[GIVEN ENTRIES]
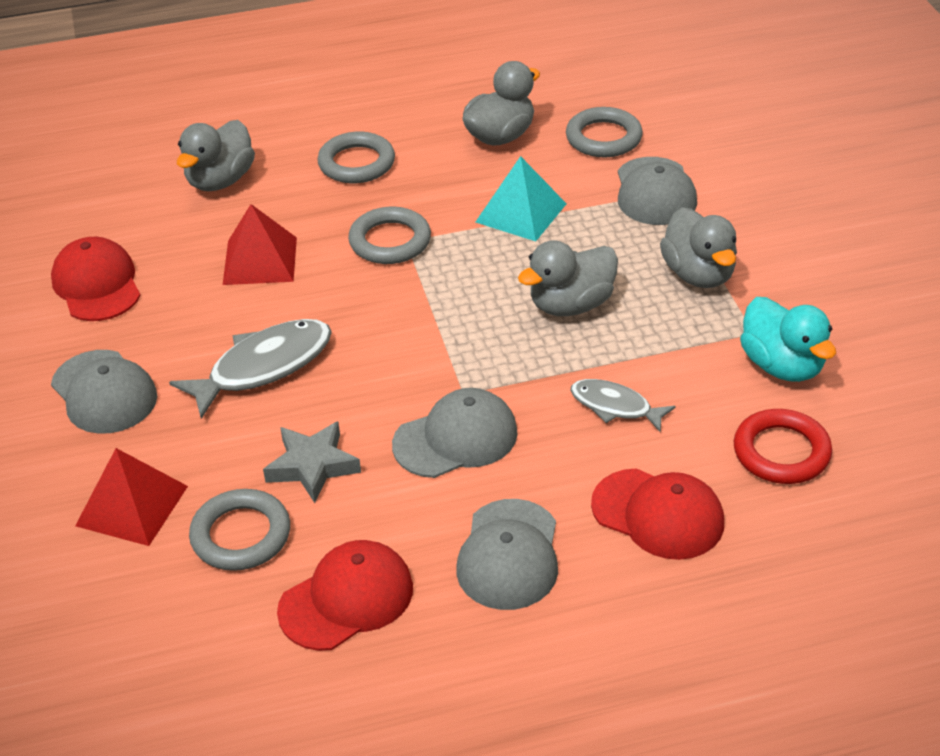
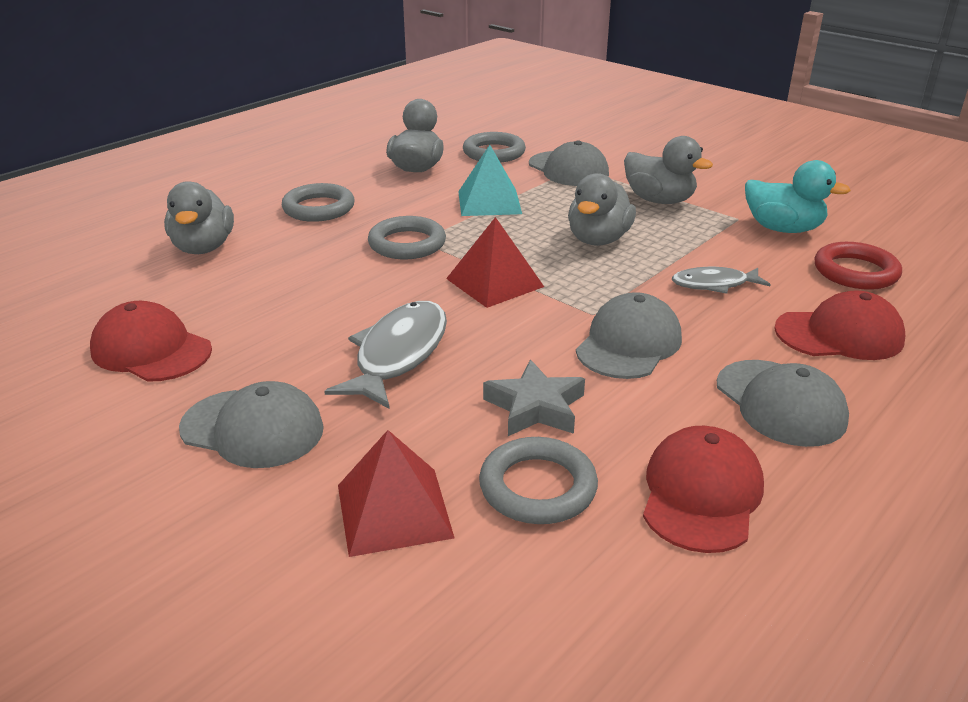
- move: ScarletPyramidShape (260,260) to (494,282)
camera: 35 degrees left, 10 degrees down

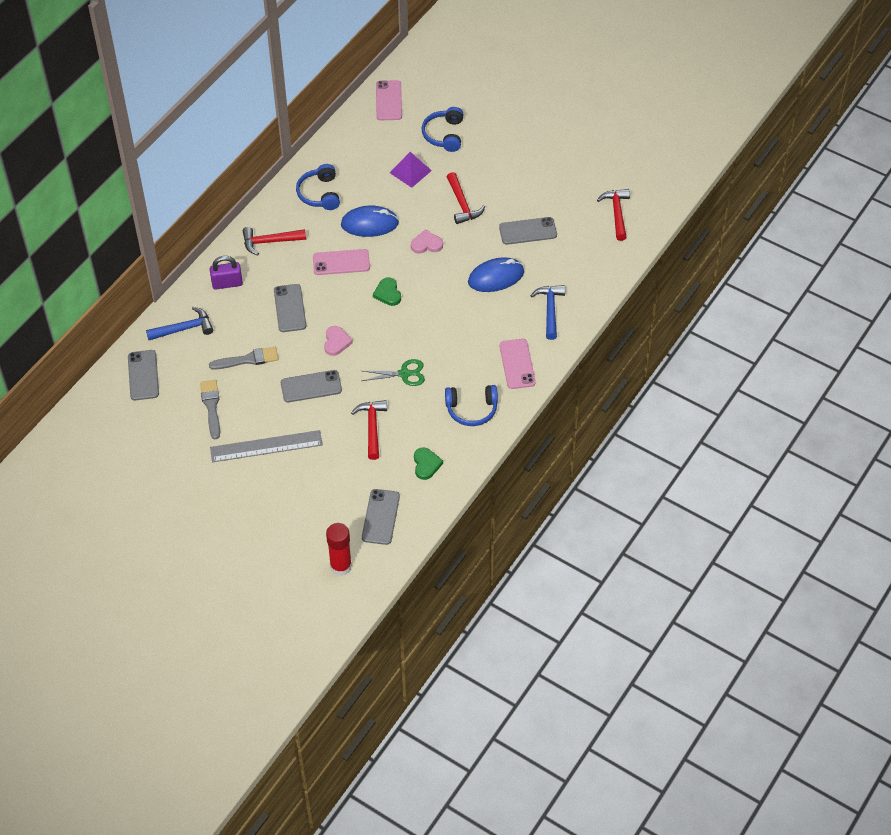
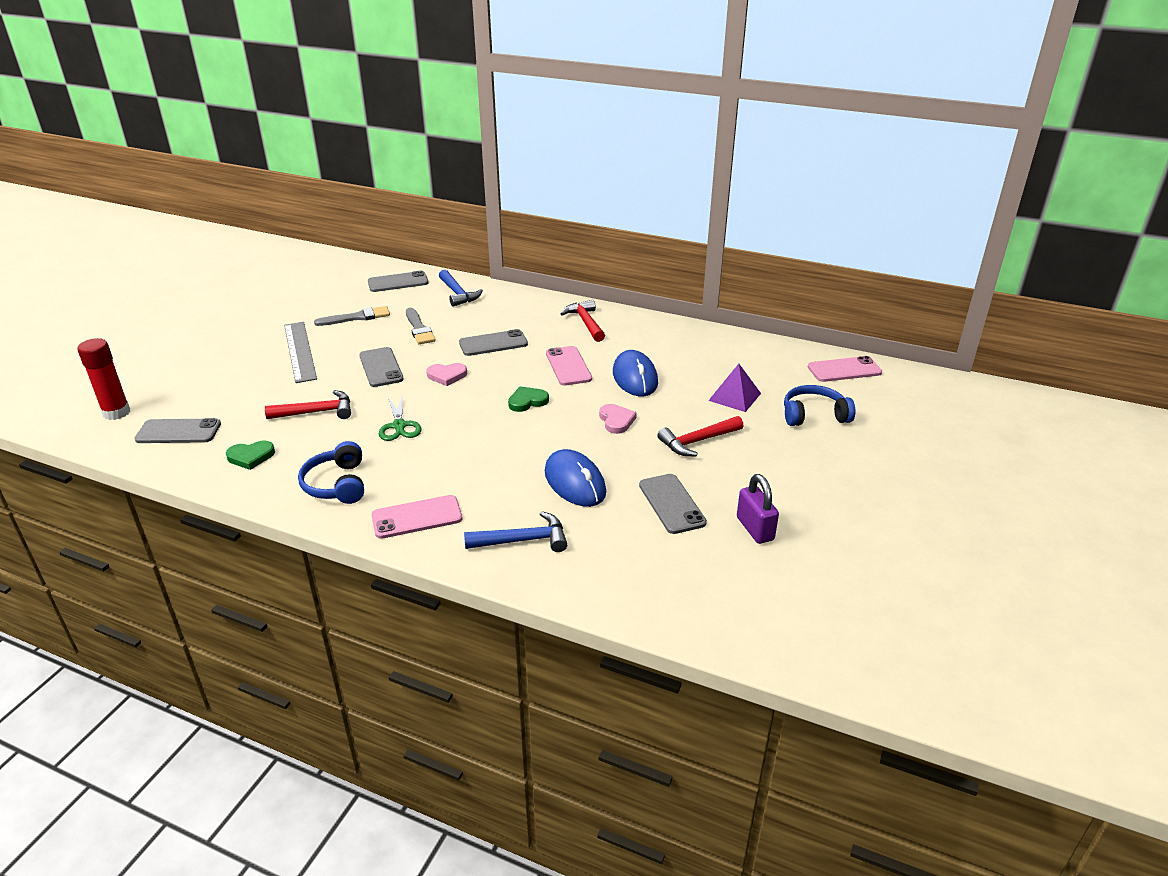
- move: VioletLock (227,283) to (755,529)
- delete: RoyalBlueHeadset (320,194)
- delete: ScarletClawHammer (617,213)
camera: 80 degrees right, 20 degrees down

[WORK ORDER]
For this exercise, write the listing out again exactly, excluding all images.

[REPLY TO THE TASK]
- move: ScarletPyramidShape (260,260) to (494,282)
camera: 35 degrees left, 10 degrees down

- move: VioletLock (227,283) to (755,529)
- delete: RoyalBlueHeadset (320,194)
- delete: ScarletClawHammer (617,213)
camera: 80 degrees right, 20 degrees down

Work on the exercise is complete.